◆ EXTRACTED INFORMATION
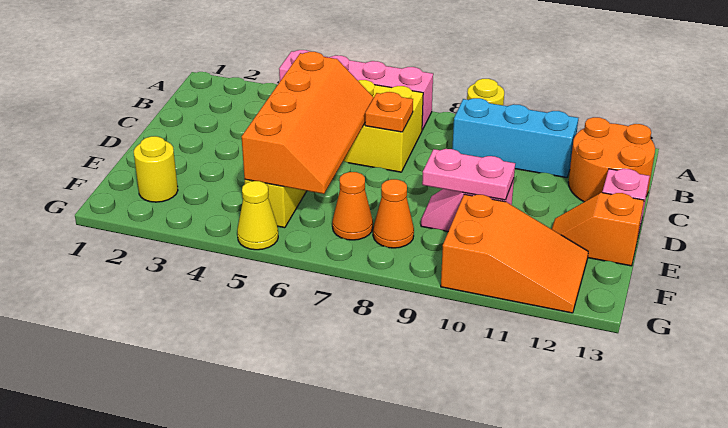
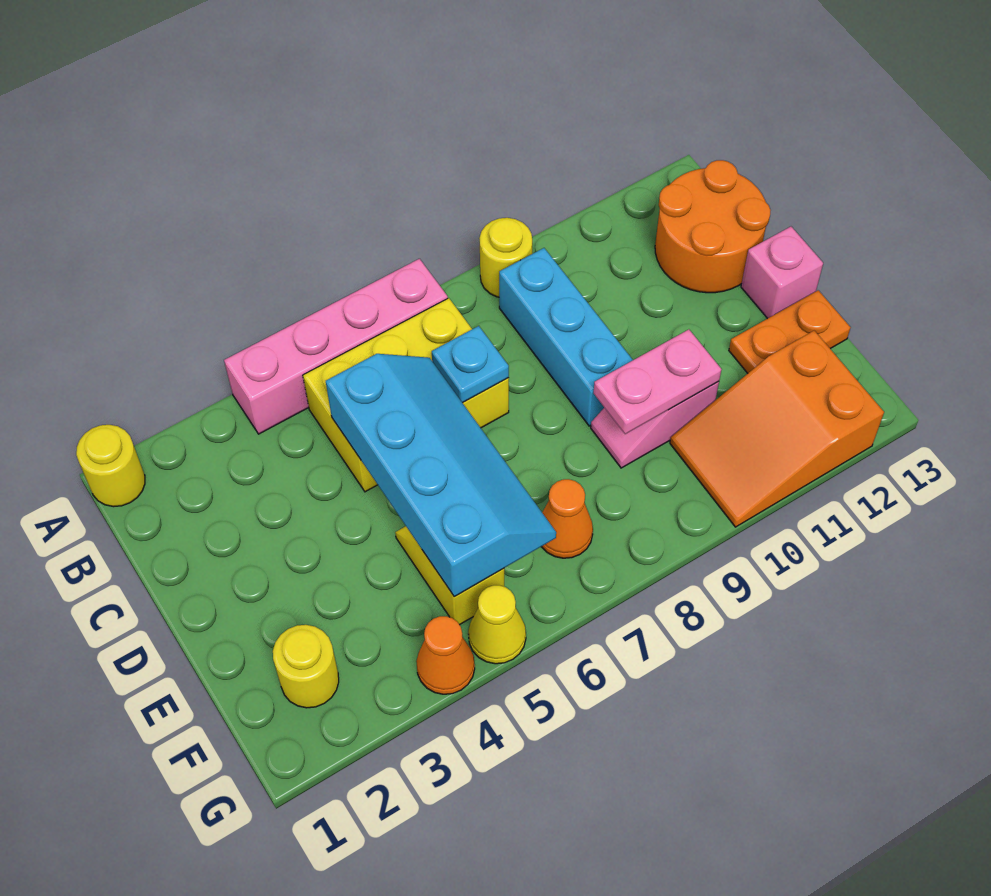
none -> yellow round brick A1 level 1
cyan brick B9:B11 level 1 -> cyan brick B9:D9 level 1
orange slope C5:F6 level 2 top 5 -> cyan slope C5:F6 level 2 top 5
orange plate C7 level 2 -> cyan plate C7 level 2
orange slope E12:E13 level 1 top 13 -> orange plate E12:E13 level 1
orange cone F8 level 1 -> orange cone G4 level 1
orange slope F10:G12 level 1 top 10 -> orange slope F10:G12 level 1 top 12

◆ TASK OBJECTIVE
Only lines that include "orange" belong in the answer; copy all of them from the listing.

◆ ANSWER TO THIS EXERCISE
orange slope C5:F6 level 2 top 5 -> cyan slope C5:F6 level 2 top 5
orange plate C7 level 2 -> cyan plate C7 level 2
orange slope E12:E13 level 1 top 13 -> orange plate E12:E13 level 1
orange cone F8 level 1 -> orange cone G4 level 1
orange slope F10:G12 level 1 top 10 -> orange slope F10:G12 level 1 top 12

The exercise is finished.